# Assignment
Scan the entries below and count the lines holding the string "bear". Supply only the number.

# Scene difference descriptions
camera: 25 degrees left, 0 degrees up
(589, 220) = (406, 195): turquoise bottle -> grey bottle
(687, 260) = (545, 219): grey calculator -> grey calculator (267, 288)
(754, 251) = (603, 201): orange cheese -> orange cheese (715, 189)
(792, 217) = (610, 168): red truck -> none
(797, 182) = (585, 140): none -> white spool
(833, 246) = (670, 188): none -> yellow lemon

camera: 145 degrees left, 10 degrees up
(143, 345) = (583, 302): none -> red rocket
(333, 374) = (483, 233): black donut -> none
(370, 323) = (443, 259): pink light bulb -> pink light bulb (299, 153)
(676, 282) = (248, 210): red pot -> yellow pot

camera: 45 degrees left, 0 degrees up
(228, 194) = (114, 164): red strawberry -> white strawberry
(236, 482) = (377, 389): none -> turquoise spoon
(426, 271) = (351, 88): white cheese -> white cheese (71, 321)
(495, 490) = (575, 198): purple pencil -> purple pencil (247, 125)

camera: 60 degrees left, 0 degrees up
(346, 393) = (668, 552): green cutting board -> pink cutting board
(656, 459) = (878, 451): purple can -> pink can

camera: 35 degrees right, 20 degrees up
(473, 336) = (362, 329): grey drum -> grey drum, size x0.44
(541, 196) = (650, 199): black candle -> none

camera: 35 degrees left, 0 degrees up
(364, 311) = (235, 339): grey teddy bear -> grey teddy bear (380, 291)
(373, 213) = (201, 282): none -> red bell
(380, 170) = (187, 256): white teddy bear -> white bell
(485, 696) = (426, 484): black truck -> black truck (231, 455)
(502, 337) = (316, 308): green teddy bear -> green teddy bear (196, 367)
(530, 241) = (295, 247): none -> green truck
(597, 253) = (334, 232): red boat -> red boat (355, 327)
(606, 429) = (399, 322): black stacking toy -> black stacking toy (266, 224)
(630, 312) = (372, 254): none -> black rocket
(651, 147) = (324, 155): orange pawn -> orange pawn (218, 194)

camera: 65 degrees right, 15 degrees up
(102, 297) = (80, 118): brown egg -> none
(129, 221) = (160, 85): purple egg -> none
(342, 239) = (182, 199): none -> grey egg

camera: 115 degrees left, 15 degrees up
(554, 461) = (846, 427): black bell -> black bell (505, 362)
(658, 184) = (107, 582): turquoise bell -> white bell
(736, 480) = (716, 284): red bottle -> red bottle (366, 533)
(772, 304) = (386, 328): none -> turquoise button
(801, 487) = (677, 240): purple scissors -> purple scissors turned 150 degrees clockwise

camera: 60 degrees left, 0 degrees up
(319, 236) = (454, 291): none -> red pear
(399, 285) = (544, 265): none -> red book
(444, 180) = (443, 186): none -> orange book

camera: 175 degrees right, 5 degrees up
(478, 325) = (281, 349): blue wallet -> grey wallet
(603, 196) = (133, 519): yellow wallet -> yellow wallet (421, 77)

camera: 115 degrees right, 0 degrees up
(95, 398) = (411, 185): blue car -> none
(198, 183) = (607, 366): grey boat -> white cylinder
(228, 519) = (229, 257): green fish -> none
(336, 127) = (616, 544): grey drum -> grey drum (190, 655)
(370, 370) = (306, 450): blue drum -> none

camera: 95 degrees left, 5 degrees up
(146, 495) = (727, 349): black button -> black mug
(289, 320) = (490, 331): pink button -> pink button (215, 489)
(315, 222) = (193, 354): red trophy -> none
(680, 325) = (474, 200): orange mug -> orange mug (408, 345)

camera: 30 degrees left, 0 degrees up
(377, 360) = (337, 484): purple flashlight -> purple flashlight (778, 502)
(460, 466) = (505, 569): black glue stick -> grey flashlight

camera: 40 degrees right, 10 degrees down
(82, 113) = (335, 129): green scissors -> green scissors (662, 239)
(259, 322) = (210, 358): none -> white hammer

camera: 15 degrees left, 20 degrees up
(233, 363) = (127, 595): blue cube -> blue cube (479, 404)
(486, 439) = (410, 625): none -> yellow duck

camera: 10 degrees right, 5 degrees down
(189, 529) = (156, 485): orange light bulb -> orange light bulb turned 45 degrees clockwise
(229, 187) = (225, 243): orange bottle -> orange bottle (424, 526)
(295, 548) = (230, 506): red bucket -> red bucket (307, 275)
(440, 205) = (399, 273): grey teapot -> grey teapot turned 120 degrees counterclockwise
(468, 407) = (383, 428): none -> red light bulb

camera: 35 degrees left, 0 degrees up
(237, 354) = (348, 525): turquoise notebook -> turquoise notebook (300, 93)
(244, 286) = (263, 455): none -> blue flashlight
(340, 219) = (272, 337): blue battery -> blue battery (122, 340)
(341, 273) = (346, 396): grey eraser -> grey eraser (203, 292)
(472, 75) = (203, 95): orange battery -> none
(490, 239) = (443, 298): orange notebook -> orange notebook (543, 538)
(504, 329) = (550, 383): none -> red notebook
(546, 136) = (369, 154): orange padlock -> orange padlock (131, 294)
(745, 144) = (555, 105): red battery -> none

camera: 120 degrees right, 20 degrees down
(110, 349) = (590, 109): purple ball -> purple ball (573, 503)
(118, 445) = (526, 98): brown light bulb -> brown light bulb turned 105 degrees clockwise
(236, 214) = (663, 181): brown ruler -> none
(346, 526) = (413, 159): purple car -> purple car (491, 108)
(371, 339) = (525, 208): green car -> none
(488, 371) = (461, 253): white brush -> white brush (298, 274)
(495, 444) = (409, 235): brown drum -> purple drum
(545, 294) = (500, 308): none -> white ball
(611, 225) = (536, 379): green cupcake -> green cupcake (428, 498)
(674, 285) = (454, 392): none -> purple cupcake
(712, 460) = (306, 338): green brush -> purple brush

# Solution to this problem
3